» Supplied entries
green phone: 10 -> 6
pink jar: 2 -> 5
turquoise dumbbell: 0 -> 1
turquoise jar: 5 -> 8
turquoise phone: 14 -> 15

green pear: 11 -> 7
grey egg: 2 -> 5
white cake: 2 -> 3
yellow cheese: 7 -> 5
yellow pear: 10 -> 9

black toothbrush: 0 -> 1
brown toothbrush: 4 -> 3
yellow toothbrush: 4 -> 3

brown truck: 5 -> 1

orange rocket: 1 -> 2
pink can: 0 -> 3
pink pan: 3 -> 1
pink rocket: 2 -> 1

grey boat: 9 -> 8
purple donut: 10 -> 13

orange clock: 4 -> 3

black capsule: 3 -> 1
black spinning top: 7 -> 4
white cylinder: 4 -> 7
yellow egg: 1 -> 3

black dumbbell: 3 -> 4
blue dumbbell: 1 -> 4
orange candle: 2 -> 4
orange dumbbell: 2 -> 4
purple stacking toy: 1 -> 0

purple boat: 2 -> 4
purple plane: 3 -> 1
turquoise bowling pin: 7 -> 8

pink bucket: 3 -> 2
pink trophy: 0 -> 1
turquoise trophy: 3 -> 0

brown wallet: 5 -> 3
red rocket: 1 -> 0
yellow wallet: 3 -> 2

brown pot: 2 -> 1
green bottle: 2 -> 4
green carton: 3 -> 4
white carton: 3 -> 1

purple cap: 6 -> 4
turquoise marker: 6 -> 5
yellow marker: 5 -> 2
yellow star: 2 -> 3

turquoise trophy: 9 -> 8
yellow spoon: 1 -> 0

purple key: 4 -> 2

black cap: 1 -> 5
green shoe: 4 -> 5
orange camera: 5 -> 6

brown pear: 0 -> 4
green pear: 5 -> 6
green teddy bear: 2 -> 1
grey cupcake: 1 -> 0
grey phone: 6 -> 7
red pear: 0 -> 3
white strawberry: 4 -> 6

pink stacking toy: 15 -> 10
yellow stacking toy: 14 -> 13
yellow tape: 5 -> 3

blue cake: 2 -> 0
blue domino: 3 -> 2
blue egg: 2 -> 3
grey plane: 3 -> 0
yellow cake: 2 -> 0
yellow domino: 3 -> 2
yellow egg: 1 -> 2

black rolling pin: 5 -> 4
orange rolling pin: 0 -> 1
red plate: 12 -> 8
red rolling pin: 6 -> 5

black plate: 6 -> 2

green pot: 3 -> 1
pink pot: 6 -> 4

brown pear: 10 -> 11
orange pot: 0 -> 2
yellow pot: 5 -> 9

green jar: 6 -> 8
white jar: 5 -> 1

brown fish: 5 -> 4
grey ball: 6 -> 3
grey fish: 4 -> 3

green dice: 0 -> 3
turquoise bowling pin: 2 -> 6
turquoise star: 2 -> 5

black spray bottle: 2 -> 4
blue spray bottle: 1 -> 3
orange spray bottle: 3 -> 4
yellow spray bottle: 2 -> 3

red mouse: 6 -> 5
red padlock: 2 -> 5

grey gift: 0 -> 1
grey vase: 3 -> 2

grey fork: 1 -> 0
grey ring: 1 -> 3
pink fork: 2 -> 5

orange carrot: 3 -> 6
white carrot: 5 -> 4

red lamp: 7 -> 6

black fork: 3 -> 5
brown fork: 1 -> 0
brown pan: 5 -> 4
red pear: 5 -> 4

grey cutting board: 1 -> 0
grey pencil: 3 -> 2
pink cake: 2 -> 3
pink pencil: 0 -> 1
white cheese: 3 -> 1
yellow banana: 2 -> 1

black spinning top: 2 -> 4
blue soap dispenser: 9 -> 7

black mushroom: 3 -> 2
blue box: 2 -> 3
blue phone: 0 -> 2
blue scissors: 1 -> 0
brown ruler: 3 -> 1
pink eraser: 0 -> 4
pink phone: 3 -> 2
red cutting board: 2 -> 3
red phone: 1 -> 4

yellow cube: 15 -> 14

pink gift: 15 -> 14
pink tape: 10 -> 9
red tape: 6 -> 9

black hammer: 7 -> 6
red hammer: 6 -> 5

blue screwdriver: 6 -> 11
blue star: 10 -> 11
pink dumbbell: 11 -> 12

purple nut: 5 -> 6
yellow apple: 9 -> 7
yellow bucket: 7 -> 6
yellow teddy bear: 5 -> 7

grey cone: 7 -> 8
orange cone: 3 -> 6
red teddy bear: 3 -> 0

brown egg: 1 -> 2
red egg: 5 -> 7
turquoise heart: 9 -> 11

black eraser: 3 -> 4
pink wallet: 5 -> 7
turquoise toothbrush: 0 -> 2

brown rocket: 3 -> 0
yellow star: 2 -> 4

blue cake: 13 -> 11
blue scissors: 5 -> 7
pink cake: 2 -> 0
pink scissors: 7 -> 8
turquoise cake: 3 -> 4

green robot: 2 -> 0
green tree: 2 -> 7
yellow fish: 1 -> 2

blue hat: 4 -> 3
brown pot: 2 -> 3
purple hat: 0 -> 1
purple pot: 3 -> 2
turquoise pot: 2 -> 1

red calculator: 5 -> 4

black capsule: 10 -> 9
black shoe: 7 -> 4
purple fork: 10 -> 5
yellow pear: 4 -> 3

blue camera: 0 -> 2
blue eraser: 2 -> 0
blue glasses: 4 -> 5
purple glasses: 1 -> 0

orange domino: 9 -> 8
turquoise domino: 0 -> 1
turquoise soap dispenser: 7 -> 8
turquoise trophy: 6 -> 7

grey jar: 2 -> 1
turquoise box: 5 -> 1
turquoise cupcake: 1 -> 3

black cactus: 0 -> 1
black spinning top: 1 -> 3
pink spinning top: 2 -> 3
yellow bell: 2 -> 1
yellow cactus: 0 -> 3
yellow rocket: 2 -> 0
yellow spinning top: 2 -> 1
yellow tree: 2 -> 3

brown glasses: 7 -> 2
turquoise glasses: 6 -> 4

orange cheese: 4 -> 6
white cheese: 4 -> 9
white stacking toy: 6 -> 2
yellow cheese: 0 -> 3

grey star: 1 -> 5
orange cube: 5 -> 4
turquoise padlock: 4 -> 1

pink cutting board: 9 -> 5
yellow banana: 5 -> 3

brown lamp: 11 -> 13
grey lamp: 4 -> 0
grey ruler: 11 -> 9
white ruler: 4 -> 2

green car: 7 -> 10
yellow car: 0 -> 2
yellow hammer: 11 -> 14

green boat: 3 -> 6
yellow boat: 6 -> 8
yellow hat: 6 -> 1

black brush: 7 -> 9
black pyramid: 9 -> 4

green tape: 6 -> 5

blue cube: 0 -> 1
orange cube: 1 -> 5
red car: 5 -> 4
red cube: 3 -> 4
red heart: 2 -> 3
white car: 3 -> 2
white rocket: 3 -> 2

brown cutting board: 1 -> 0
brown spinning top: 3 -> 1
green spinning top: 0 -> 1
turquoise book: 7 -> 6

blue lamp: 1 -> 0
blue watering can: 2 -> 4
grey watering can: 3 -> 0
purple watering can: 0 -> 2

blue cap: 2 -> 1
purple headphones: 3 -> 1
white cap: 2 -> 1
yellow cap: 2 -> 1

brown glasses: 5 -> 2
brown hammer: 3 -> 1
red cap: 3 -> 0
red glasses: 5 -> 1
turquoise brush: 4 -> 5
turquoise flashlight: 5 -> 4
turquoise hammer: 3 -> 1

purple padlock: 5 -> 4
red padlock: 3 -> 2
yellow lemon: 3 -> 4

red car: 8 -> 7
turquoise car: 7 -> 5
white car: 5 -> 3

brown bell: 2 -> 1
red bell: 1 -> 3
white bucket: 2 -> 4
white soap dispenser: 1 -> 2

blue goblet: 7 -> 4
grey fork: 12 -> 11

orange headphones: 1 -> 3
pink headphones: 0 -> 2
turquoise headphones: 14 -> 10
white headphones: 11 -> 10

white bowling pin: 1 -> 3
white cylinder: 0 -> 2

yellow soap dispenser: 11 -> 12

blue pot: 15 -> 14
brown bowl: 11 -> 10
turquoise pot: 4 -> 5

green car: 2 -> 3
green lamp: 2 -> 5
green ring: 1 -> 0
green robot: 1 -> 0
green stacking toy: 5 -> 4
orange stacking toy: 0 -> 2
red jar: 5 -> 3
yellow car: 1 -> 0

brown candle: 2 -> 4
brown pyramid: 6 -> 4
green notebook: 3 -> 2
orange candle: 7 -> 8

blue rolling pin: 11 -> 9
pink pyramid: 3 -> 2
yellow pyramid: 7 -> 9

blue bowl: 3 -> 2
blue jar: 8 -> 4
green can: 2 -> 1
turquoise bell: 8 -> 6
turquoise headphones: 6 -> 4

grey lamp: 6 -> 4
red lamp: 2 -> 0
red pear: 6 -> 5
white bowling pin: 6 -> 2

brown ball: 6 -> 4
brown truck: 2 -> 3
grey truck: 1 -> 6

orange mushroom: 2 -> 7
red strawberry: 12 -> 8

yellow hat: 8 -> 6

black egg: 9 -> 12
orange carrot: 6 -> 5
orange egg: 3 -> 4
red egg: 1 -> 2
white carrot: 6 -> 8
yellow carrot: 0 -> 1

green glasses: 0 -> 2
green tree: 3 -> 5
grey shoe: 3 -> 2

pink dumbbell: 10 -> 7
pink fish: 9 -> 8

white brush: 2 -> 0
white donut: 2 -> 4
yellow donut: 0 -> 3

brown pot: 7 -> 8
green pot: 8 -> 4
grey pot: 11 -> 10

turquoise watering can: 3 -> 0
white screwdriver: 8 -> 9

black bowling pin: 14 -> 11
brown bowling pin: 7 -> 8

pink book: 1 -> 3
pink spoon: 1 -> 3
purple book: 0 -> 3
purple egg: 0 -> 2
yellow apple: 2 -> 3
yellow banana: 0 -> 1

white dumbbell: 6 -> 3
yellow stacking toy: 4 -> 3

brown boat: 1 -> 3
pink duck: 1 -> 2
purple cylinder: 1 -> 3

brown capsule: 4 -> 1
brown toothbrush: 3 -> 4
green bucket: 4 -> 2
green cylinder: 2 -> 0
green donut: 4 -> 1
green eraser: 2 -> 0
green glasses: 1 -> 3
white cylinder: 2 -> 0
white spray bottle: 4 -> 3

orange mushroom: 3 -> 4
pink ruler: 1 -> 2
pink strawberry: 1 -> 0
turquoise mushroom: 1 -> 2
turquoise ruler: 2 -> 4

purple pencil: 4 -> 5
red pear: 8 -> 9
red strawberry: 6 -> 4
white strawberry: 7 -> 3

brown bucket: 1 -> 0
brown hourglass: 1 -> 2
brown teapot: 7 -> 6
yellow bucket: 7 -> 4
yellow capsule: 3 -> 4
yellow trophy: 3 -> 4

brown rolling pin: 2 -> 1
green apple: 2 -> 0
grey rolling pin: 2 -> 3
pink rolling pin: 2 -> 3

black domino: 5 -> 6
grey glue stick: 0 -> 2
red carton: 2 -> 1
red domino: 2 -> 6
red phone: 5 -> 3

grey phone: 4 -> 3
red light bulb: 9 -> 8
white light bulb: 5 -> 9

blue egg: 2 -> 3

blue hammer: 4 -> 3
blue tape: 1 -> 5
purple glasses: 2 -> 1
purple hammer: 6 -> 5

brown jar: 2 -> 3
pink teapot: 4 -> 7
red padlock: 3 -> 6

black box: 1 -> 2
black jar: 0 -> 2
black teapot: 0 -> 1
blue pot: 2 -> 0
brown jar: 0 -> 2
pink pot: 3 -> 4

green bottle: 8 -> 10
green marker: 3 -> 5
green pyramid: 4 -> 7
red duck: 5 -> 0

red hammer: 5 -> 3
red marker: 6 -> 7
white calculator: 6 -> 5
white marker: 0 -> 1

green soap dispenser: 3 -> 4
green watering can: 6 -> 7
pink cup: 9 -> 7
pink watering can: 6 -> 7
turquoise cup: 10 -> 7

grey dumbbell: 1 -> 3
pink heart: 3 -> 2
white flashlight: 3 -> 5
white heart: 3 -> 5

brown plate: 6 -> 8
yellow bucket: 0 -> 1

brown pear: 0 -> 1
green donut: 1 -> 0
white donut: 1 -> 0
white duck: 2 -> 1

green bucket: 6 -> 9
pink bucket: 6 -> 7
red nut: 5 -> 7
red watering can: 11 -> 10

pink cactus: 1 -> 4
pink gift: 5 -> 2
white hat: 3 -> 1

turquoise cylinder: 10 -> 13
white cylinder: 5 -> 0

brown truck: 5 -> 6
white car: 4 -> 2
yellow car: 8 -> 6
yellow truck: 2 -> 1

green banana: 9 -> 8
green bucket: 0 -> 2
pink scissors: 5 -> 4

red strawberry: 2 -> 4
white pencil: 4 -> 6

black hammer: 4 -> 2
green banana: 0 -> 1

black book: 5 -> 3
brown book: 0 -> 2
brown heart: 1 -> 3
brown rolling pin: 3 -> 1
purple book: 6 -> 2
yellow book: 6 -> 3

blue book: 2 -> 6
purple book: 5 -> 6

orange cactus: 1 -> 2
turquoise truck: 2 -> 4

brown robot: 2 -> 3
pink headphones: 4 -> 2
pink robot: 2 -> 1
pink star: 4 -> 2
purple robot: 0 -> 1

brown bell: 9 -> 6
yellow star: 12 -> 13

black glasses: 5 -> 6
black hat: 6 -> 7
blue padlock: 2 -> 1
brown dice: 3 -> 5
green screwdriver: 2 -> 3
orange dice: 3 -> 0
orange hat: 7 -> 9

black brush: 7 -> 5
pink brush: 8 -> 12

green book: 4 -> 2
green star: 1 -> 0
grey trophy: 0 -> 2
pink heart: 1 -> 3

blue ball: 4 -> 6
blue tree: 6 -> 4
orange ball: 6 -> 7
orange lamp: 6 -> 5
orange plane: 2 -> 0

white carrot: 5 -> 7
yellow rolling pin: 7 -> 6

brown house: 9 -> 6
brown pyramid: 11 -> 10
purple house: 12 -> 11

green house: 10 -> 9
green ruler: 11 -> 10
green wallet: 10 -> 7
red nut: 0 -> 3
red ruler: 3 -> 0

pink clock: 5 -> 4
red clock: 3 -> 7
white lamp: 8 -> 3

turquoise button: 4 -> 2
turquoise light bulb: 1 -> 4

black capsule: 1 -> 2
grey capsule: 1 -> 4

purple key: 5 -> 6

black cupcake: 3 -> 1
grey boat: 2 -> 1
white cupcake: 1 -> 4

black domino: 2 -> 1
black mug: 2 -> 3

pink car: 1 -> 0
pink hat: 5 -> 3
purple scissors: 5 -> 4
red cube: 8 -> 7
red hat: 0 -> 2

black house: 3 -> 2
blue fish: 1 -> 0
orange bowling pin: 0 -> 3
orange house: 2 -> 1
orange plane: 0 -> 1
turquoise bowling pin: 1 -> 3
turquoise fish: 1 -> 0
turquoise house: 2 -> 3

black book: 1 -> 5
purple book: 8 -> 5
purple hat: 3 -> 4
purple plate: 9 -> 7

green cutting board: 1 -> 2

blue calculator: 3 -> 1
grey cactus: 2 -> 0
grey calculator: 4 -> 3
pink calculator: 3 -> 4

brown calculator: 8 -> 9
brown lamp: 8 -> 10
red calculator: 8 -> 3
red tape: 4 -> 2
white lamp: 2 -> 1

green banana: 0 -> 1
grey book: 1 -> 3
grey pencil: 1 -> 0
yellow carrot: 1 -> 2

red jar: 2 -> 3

» Assignment
If the word "mushroom" is on a line above, return that line.

» Exercise response
black mushroom: 3 -> 2
orange mushroom: 2 -> 7
orange mushroom: 3 -> 4
turquoise mushroom: 1 -> 2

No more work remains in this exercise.